Data records below:

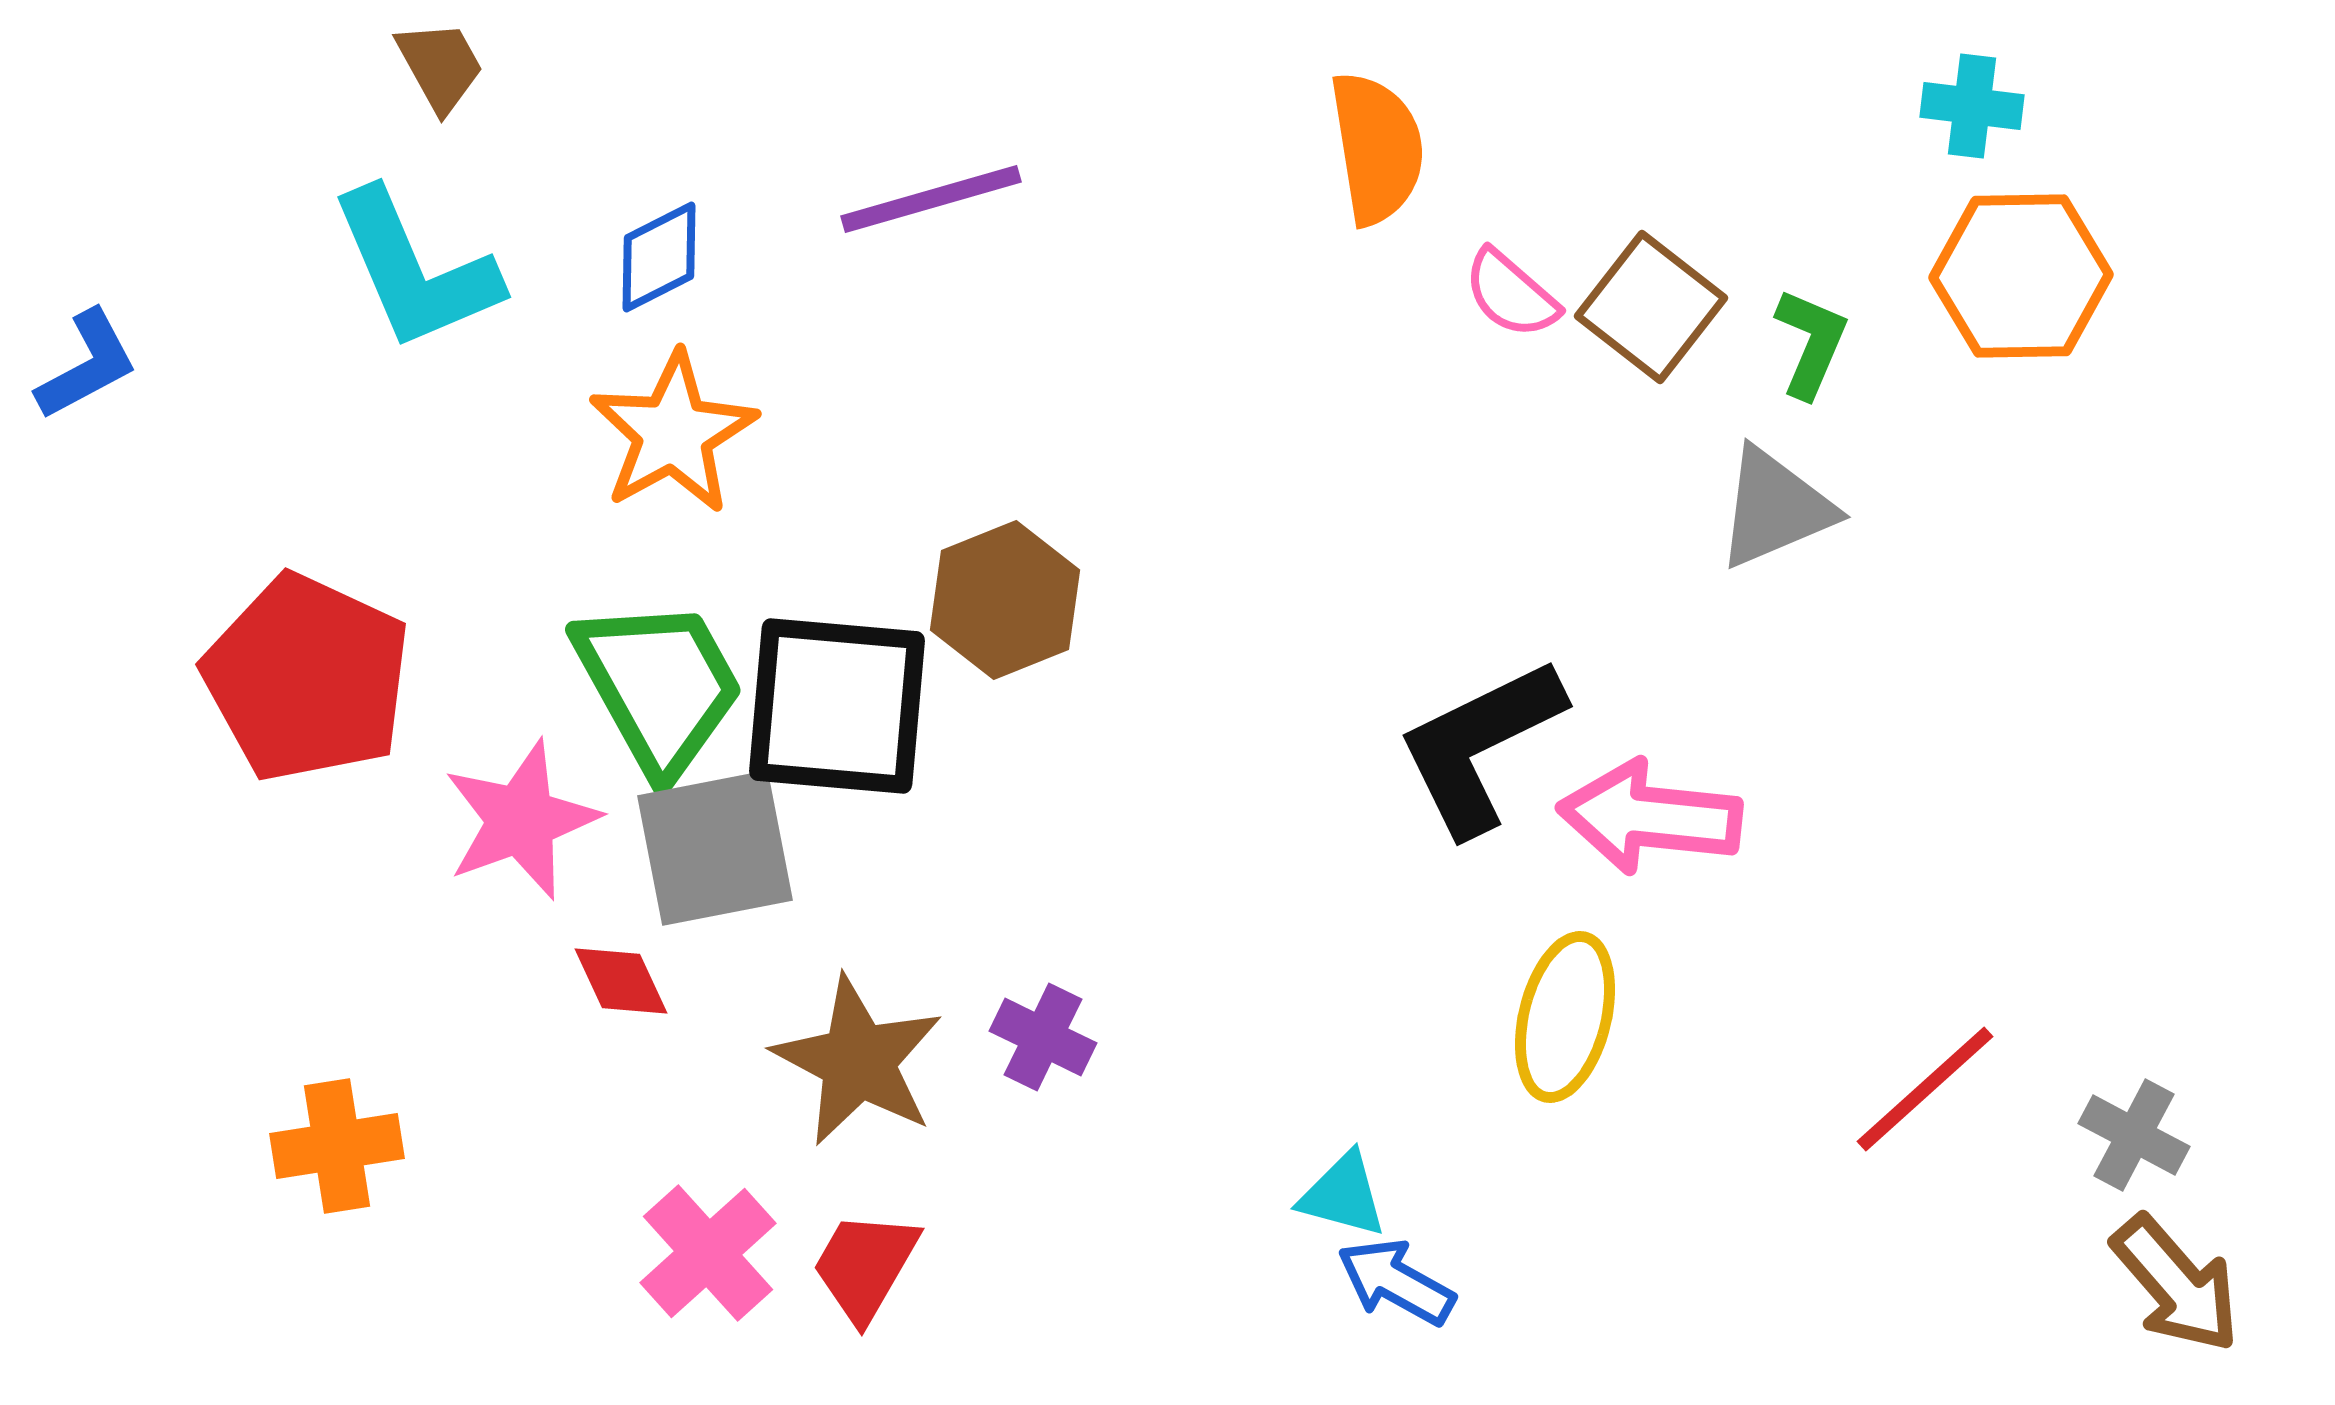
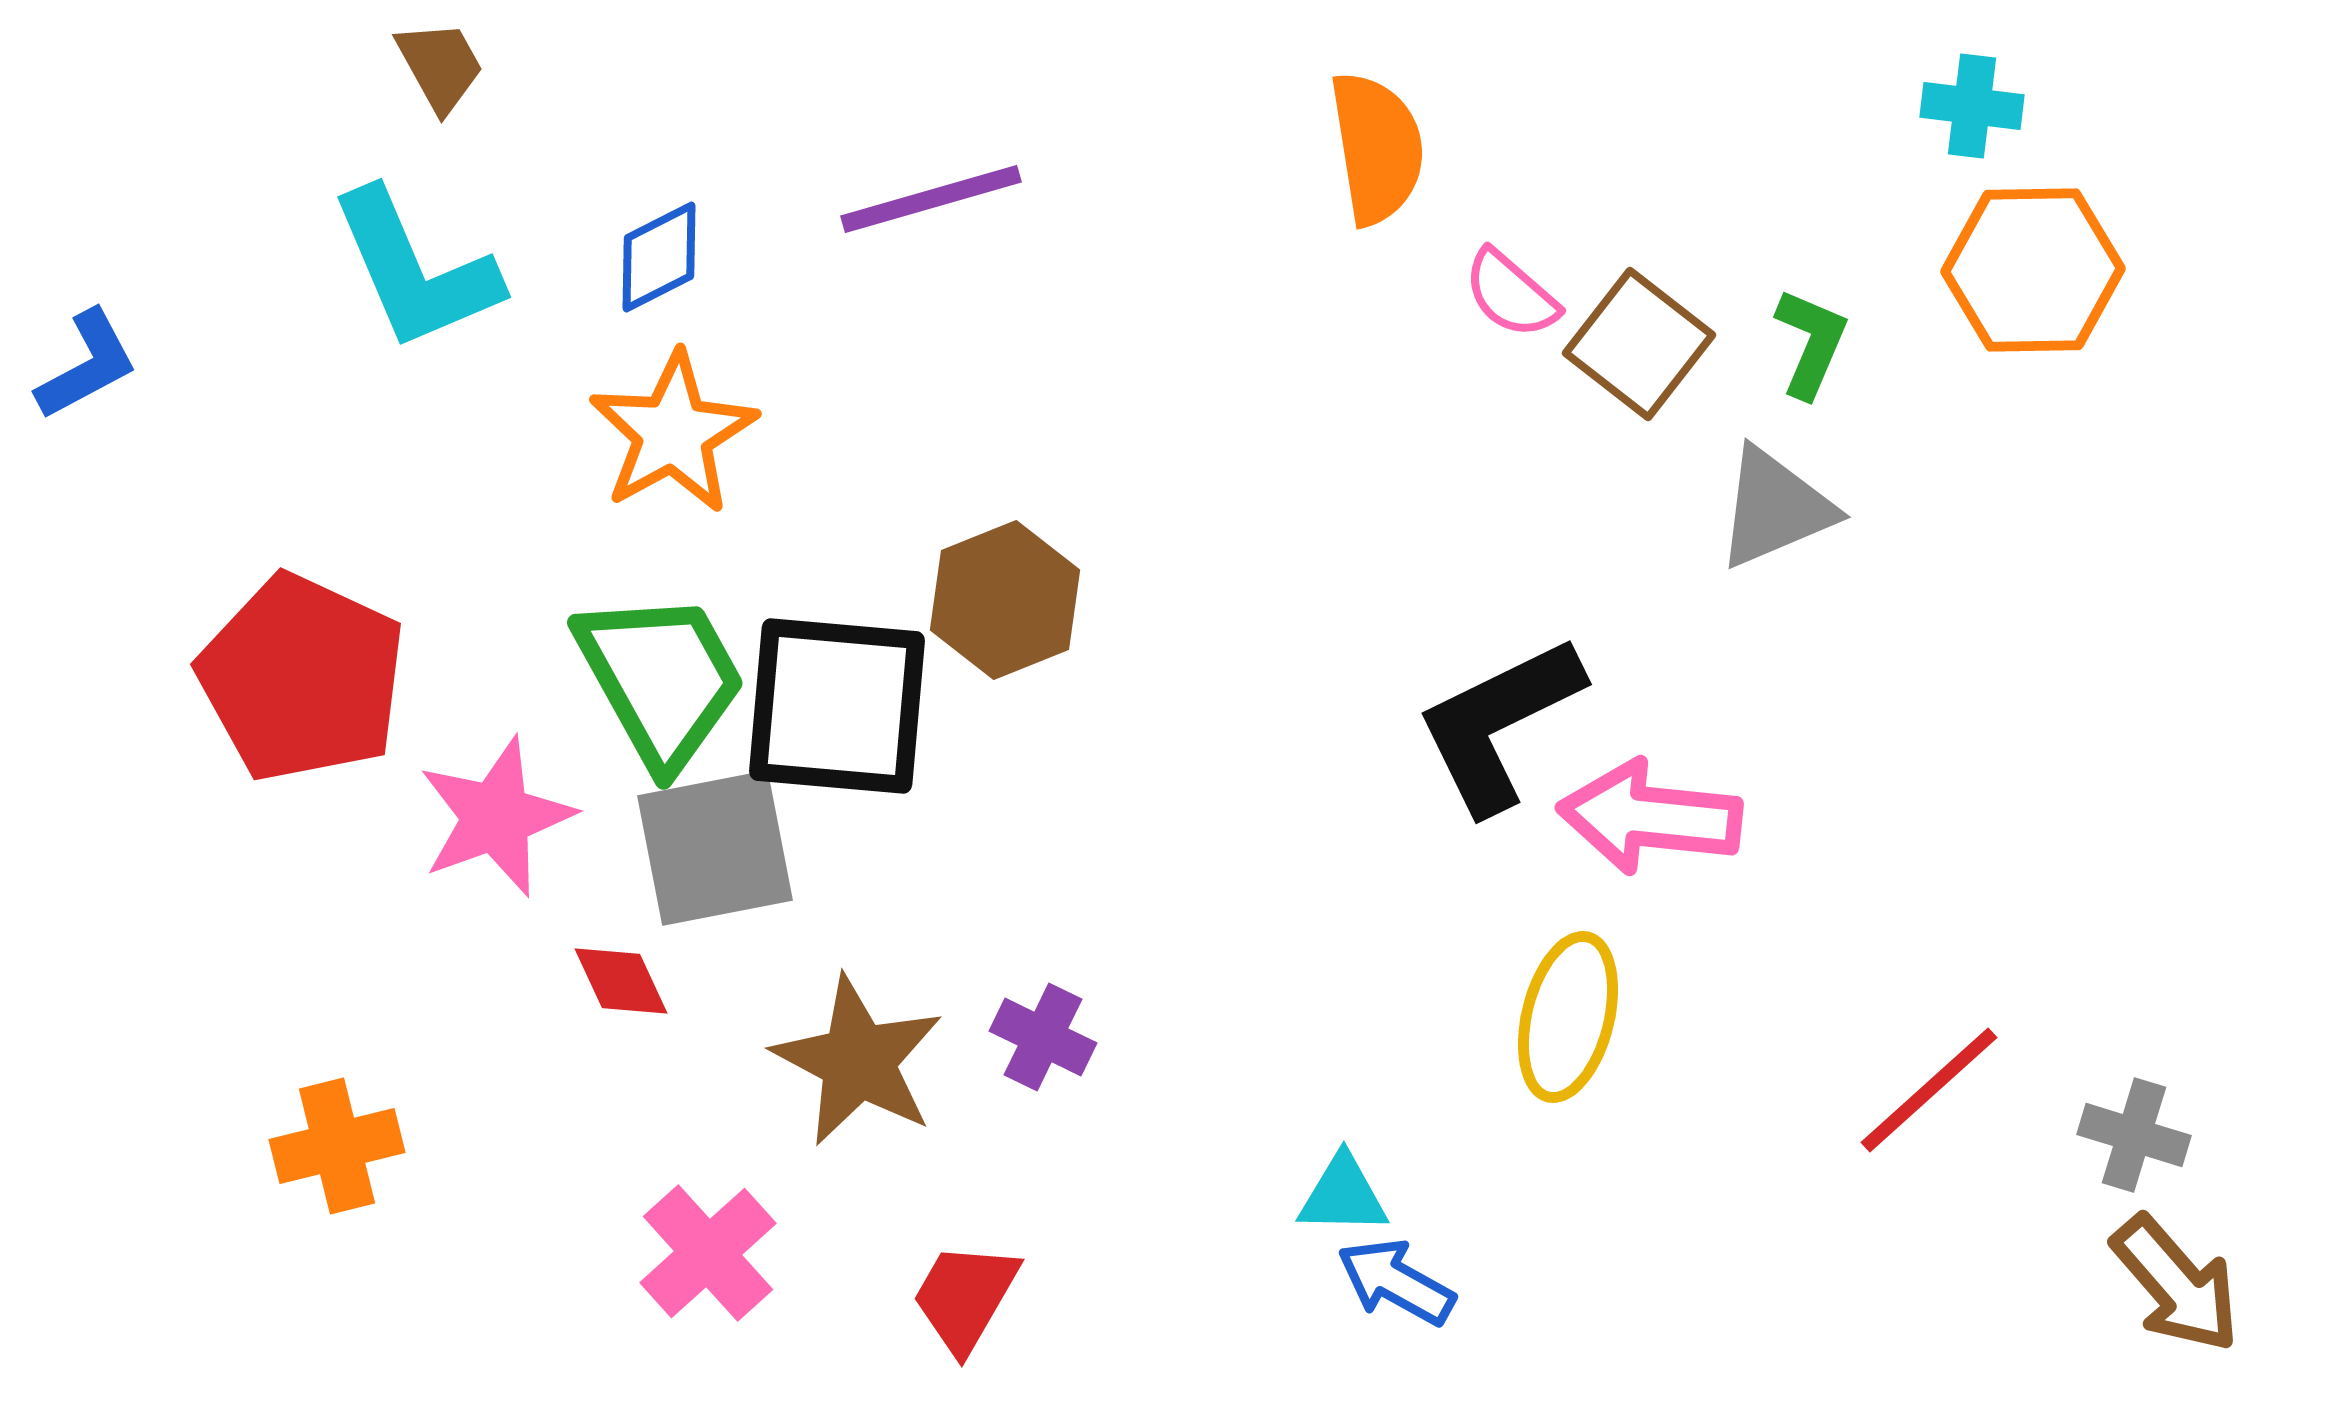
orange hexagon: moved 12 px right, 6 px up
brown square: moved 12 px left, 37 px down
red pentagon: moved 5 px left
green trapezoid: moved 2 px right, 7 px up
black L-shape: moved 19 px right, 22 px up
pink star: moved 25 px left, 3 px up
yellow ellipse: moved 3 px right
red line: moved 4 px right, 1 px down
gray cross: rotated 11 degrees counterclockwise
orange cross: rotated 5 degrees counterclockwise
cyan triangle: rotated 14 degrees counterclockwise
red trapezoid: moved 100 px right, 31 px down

End of Data records.

The range begins at the line containing "orange cross: rotated" and ends at the last line of the entries; reproduce it exactly.

> Response:
orange cross: rotated 5 degrees counterclockwise
cyan triangle: rotated 14 degrees counterclockwise
red trapezoid: moved 100 px right, 31 px down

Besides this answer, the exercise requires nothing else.